▶ **Work to complete**: How many lines of the data hold the word "black"? State the number and nothing else.

[Records for processing]

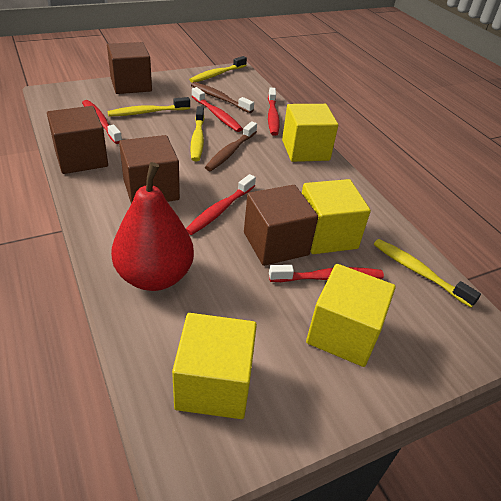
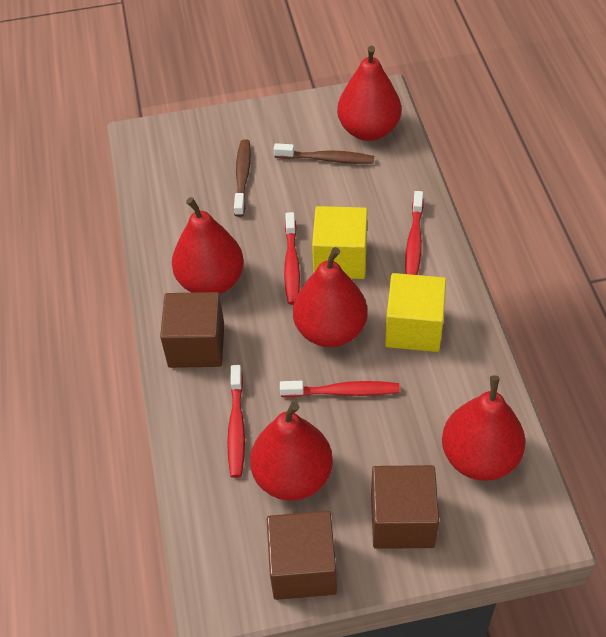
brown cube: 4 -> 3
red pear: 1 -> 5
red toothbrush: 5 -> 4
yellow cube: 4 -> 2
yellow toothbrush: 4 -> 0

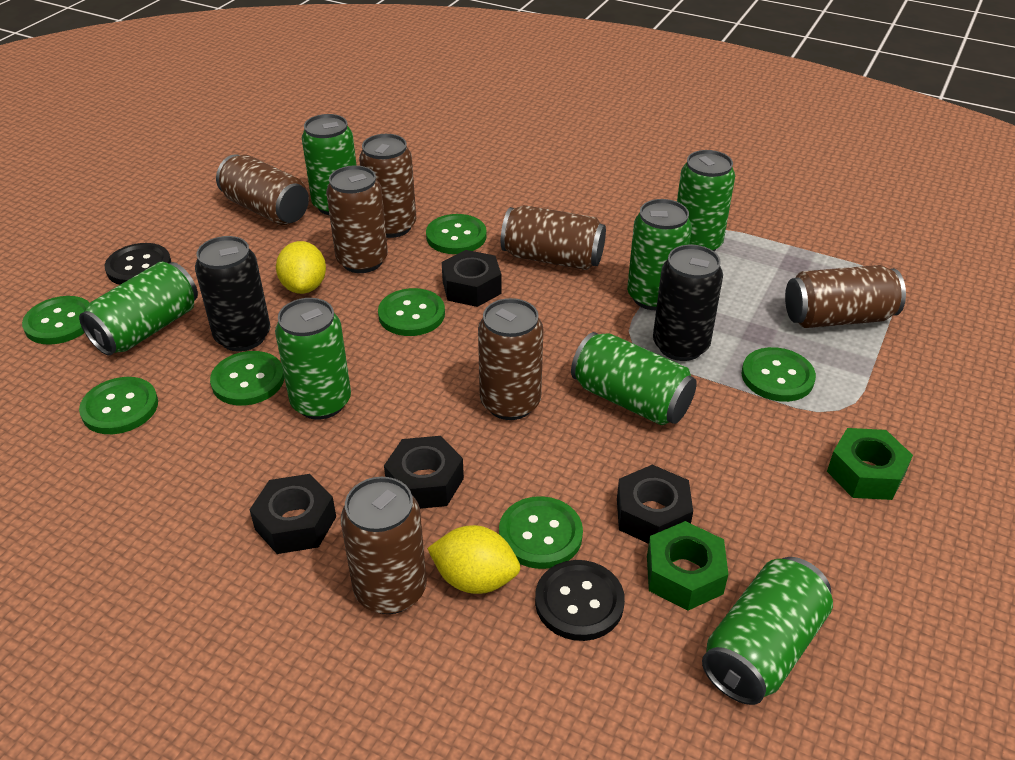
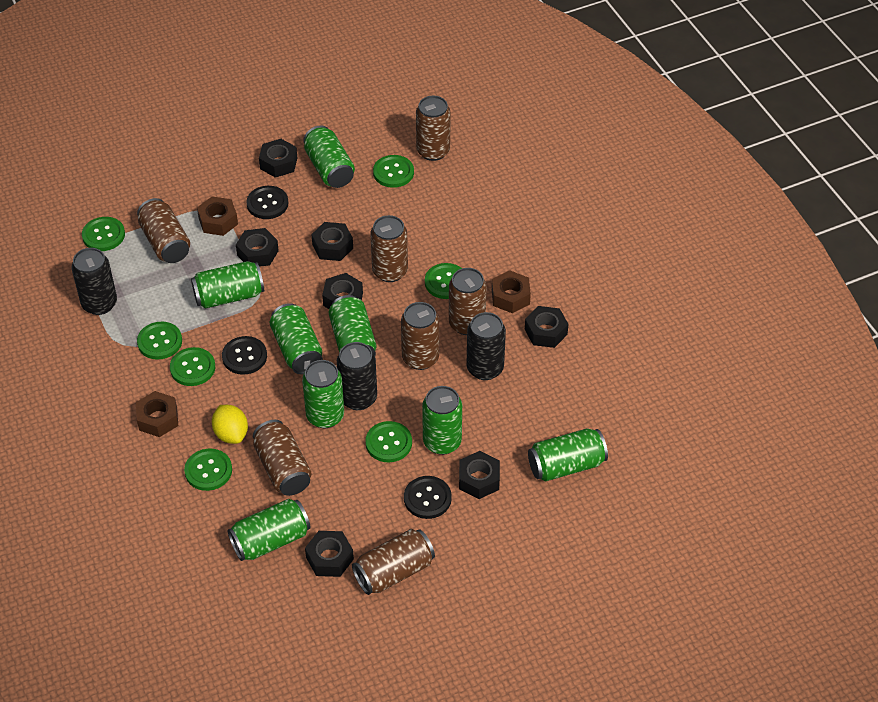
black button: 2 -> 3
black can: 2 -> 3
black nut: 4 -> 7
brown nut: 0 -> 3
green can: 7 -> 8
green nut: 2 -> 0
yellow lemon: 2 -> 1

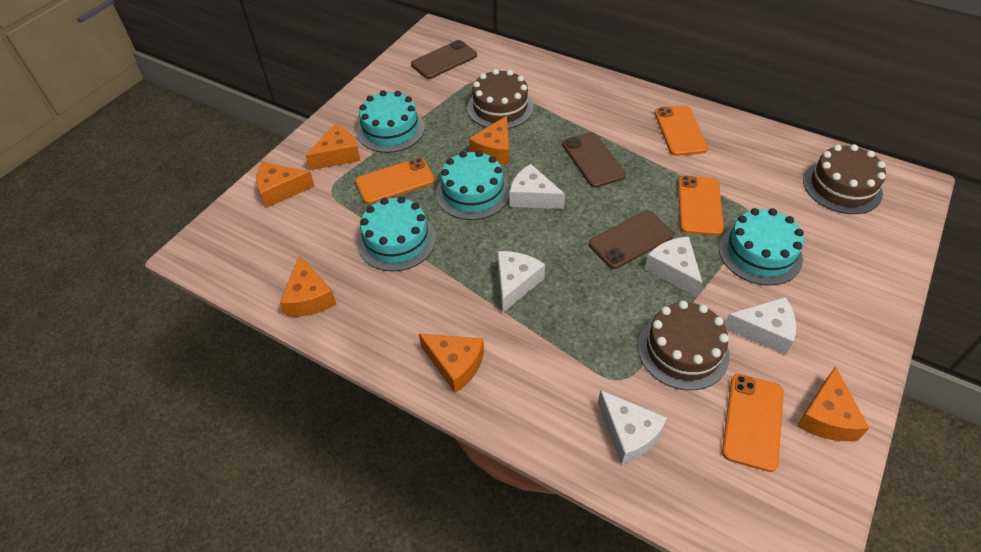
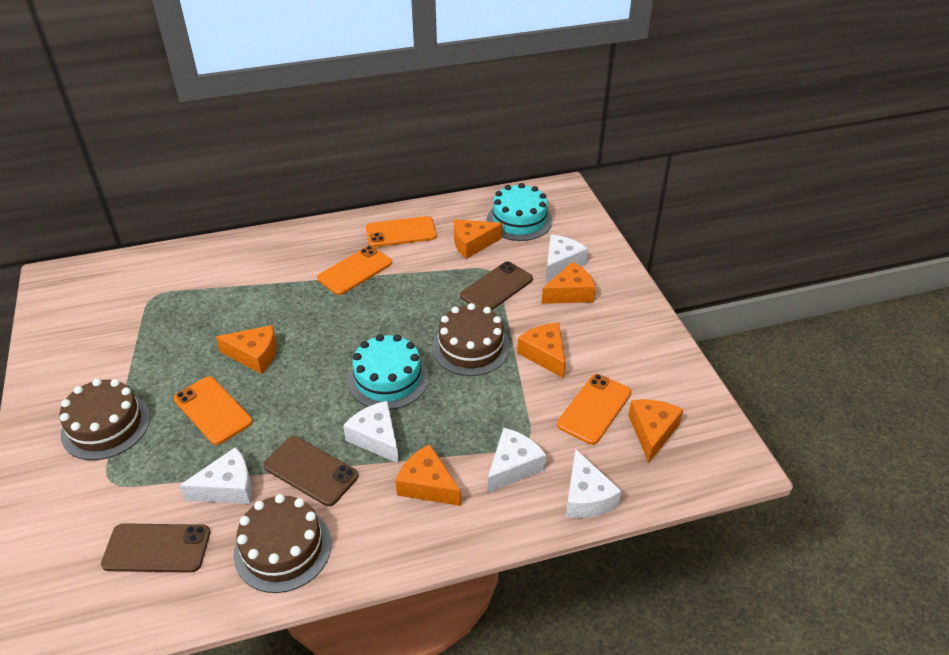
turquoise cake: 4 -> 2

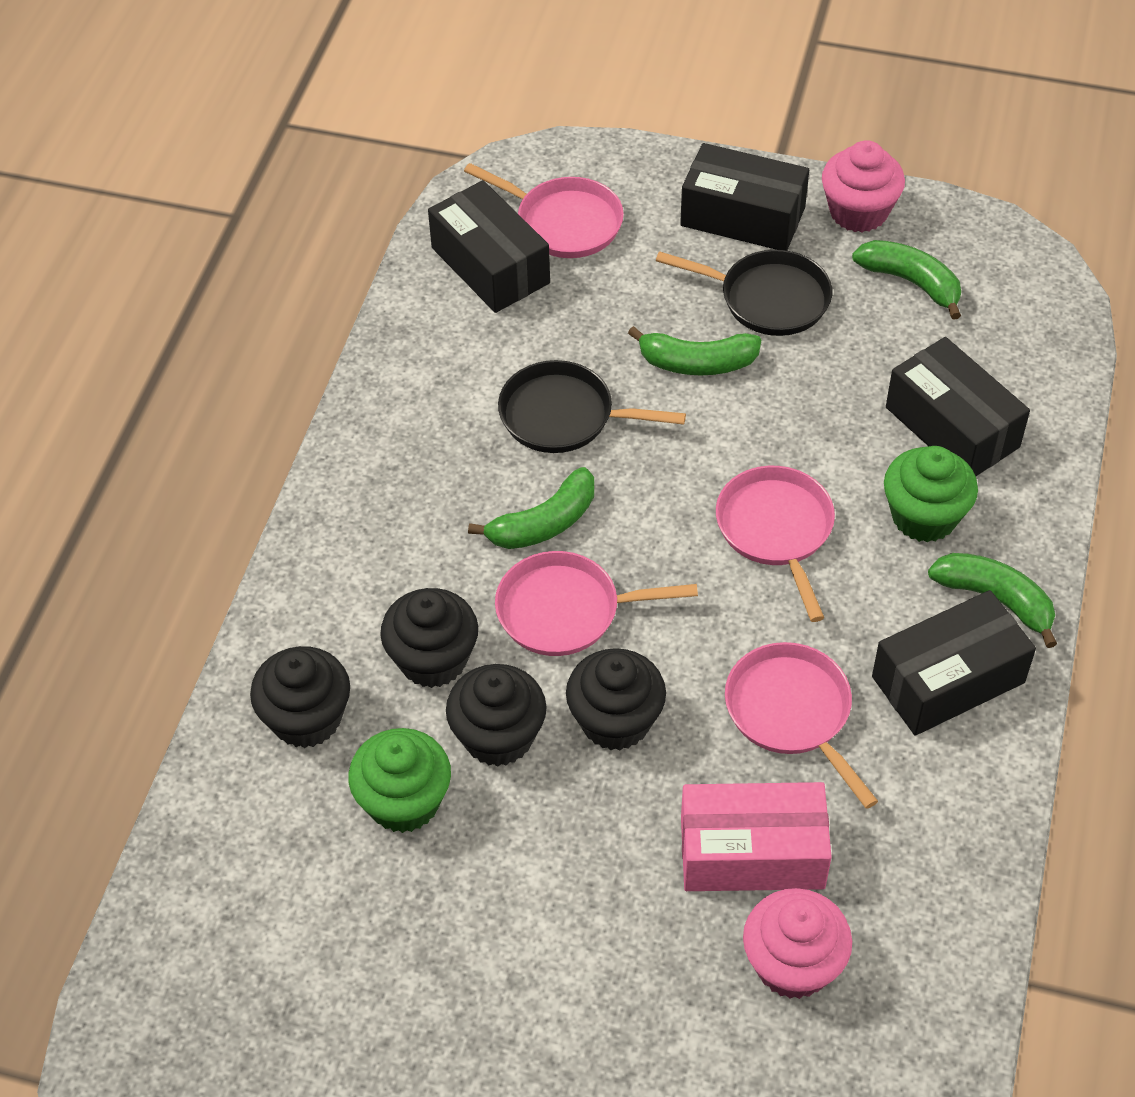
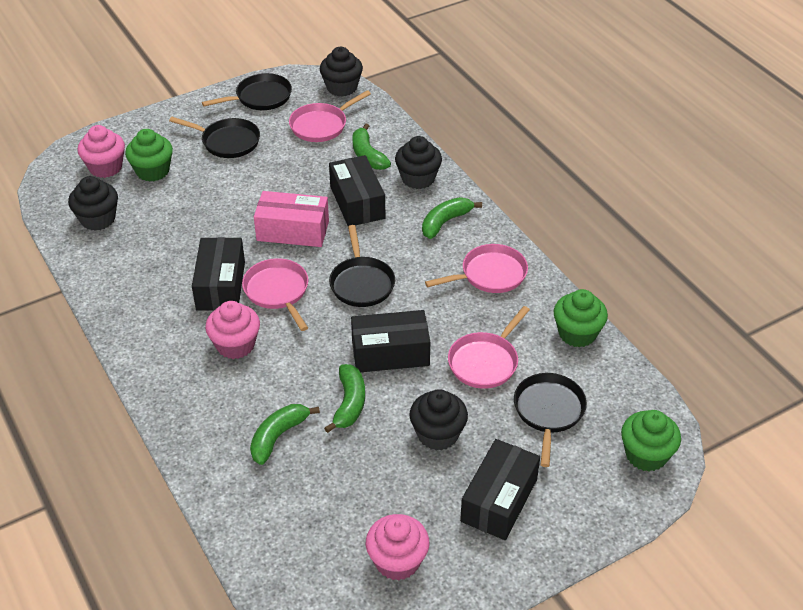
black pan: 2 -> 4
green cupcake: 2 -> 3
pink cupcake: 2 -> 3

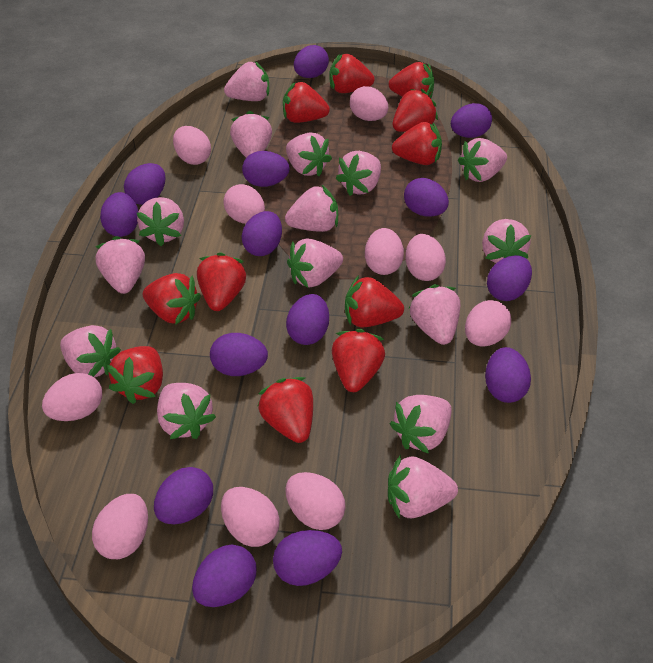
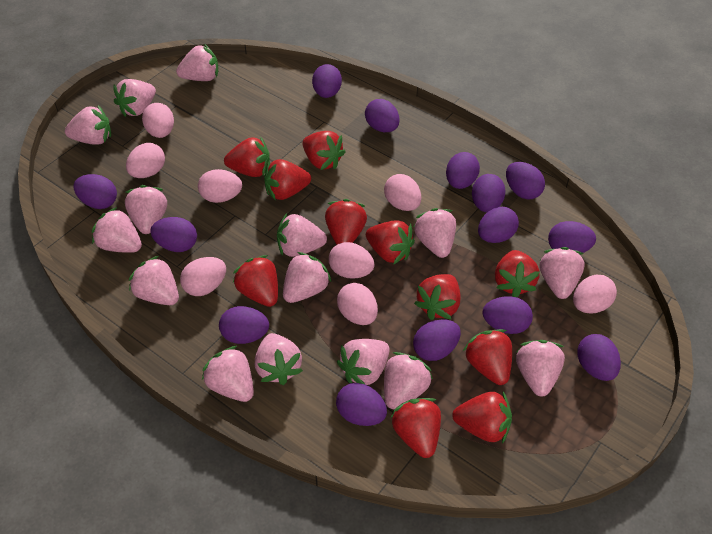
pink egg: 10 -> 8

[/Records for processing]

▶ **Exercise answer**: 4